▸ What is being asked: Provide only the number of lines in the data below that contain the string "calculator".

Scene edit records
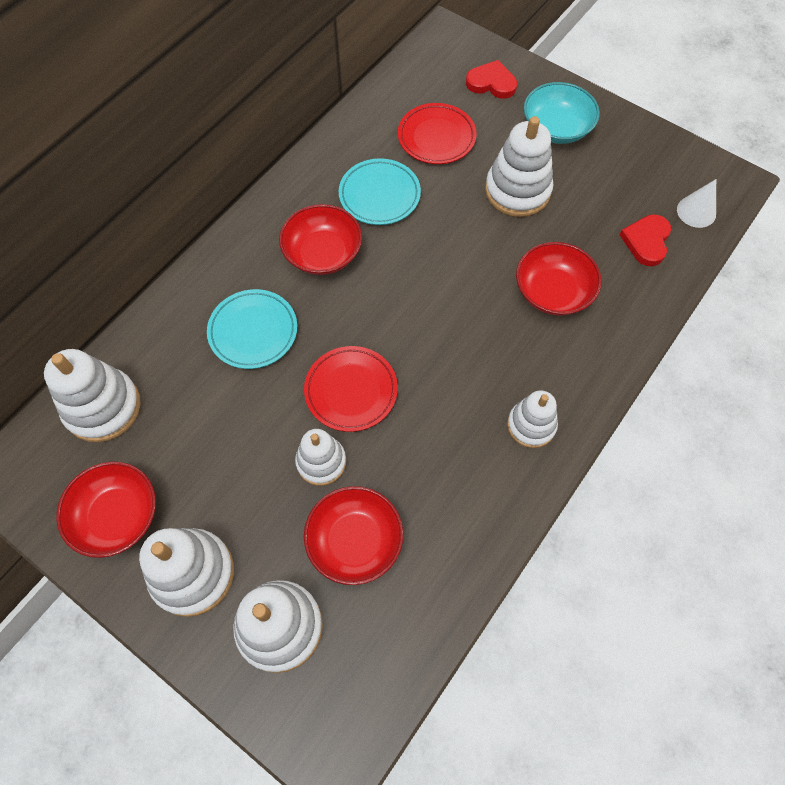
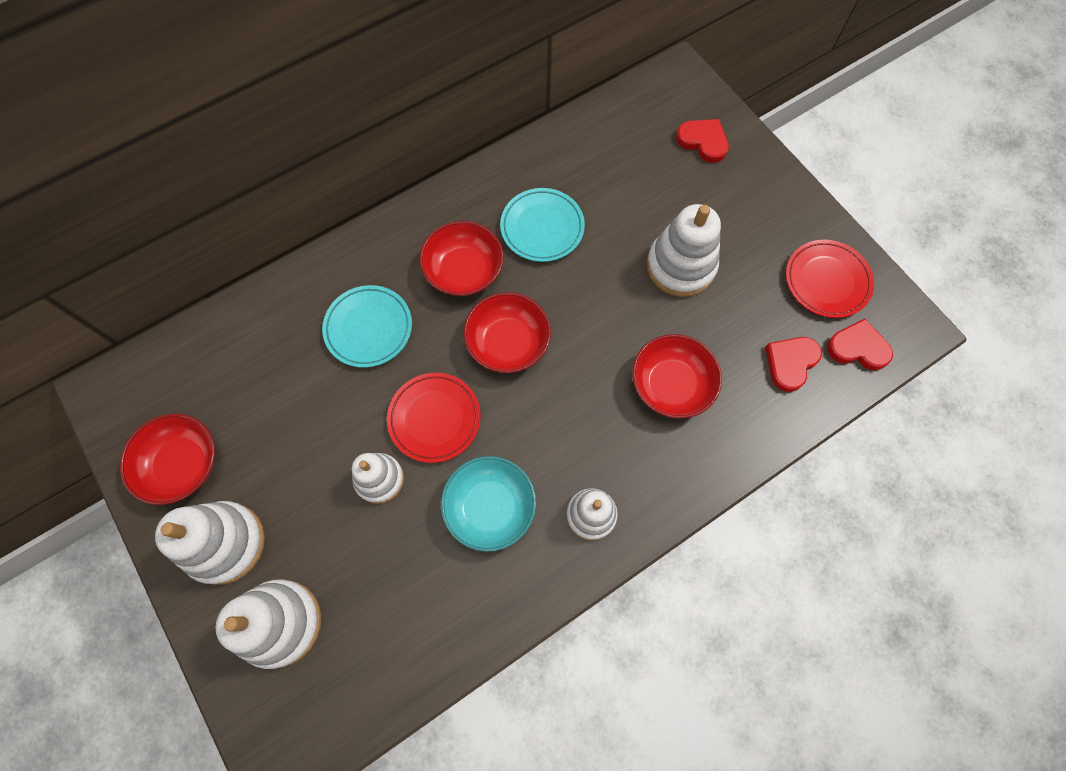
camera: 20 degrees right, 5 degrees up
(103, 407) = (208, 356): white stacking toy -> none
(355, 541) = (379, 567): red bowl -> red bowl (508, 342)
(436, 137) = (623, 184): red plate -> red plate (826, 281)
(556, 128) = (749, 210): turquoise bowl -> turquoise bowl (490, 507)
(696, 211) = (858, 347): white cone -> red heart

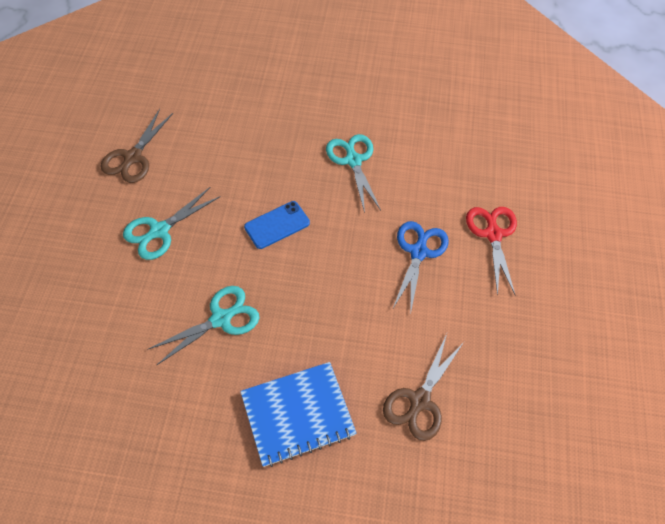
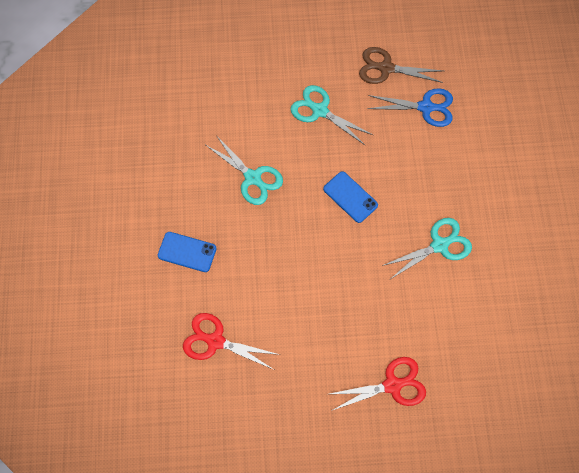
camera: 80 degrees right, 10 degrees up
(297, 414) = (187, 252): blue notebook -> blue phone
(418, 251) = (355, 319): blue scissors -> blue scissors (426, 107)
(419, 401) = (215, 341): brown scissors -> red scissors

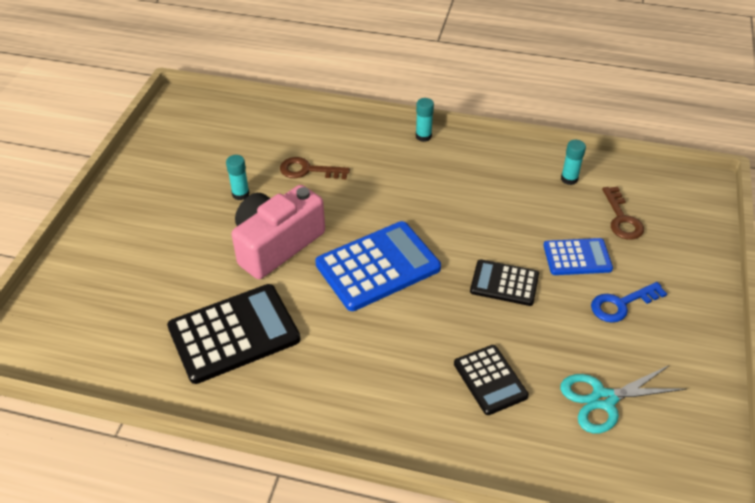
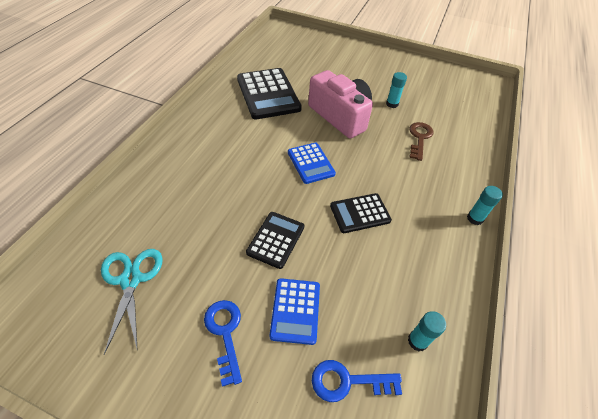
camera: 95 degrees right, 5 degrees up
(378, 266) = (310, 163): blue calculator -> blue calculator, size x0.58
(490, 380) = (183, 208): black calculator -> black calculator (360, 213)
(622, 219) = (348, 381): brown key -> blue key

▸ Task result: 2